> _RECORDS FOR THE EXERCISE_:
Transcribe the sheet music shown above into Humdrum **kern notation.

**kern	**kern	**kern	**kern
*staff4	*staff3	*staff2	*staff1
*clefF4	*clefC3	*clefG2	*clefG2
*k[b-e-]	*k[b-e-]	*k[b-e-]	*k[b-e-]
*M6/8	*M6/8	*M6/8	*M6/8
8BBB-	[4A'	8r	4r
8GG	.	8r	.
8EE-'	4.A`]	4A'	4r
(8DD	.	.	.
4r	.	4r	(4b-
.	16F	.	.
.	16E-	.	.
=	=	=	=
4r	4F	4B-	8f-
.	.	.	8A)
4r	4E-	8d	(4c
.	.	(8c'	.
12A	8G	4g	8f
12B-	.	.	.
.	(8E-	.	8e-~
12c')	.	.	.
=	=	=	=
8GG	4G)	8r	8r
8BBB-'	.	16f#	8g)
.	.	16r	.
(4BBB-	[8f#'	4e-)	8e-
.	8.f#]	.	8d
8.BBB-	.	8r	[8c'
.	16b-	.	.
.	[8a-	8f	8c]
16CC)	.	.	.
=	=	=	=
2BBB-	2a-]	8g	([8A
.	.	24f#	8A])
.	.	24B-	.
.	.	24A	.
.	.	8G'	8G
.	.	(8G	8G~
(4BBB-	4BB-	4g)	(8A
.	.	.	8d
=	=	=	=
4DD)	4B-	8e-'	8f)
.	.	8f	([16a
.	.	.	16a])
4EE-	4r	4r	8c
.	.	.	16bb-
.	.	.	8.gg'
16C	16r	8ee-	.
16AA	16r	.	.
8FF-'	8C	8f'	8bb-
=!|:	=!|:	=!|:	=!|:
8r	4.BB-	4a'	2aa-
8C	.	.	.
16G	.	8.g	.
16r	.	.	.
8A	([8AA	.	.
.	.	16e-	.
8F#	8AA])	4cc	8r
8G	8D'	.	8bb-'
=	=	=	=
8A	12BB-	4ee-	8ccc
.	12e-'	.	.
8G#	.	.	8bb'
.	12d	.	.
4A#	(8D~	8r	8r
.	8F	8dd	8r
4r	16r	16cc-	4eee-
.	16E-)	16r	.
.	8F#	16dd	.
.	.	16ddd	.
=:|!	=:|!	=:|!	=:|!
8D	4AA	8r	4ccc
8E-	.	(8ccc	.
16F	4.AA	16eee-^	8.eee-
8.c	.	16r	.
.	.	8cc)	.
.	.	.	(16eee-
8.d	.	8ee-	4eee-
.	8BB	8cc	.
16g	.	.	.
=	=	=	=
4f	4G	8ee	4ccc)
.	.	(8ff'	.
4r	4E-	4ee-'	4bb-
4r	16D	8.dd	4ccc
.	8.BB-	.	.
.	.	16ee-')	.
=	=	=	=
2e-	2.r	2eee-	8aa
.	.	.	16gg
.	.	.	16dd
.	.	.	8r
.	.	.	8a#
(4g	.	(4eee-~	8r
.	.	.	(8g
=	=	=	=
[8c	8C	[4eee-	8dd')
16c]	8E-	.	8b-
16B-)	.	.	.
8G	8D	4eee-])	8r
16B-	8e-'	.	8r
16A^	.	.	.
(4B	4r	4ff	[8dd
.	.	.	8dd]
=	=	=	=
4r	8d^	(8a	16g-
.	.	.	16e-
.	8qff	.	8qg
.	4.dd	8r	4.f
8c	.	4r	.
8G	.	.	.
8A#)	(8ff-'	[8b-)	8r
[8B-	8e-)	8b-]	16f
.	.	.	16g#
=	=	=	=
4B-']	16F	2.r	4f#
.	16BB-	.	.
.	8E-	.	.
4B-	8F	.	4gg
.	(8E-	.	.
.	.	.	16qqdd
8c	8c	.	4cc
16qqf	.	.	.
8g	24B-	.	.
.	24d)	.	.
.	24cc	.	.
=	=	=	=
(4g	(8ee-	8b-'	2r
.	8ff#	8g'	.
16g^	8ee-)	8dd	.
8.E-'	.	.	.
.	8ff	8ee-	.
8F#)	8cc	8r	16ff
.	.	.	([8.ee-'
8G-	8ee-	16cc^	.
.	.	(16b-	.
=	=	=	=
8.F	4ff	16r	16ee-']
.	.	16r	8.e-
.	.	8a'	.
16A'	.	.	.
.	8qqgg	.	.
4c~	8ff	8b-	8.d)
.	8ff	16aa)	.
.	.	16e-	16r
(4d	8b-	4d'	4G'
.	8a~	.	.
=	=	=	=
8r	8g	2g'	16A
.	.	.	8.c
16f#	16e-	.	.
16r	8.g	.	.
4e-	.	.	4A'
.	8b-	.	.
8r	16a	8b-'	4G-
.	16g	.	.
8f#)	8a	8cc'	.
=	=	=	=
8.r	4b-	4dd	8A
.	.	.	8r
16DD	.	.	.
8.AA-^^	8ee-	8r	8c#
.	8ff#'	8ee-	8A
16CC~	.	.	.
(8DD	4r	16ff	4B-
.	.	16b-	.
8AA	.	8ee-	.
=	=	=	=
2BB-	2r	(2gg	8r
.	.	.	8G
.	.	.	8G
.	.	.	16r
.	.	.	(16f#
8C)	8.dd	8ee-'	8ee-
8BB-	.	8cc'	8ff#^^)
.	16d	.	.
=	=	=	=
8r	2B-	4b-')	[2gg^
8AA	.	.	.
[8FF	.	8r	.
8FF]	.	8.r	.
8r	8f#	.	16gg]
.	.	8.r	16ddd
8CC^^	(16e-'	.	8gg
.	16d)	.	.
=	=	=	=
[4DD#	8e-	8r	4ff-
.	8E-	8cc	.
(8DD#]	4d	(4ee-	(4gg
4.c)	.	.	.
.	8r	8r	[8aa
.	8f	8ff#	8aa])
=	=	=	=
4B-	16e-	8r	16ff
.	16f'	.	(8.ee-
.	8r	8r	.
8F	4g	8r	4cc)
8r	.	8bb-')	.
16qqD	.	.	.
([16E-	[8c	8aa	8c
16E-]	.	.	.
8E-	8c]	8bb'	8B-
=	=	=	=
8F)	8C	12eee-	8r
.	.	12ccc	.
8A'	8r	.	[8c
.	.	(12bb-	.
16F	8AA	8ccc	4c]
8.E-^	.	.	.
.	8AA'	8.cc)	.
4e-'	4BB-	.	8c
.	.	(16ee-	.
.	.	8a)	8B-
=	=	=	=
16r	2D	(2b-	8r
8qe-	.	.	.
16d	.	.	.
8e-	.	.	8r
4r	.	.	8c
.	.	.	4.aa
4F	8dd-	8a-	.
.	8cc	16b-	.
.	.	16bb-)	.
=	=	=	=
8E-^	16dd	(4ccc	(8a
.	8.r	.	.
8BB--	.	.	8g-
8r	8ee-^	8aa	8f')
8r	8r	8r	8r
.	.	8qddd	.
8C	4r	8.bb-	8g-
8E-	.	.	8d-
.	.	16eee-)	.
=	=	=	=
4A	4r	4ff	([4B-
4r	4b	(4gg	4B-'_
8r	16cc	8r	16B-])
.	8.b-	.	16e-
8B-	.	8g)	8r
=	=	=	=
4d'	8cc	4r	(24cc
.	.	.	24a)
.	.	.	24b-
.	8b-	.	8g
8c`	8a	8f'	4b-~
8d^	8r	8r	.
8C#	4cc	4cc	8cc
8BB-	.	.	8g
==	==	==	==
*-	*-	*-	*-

> _EXERCISE TASK_: Gather each line of the data above that contains the string "kern", counting only matches with the same case.

> _RESULT OF THIS EXERCISE_:
Transcribe the sheet music shown above into Humdrum **kern notation.
**kern	**kern	**kern	**kern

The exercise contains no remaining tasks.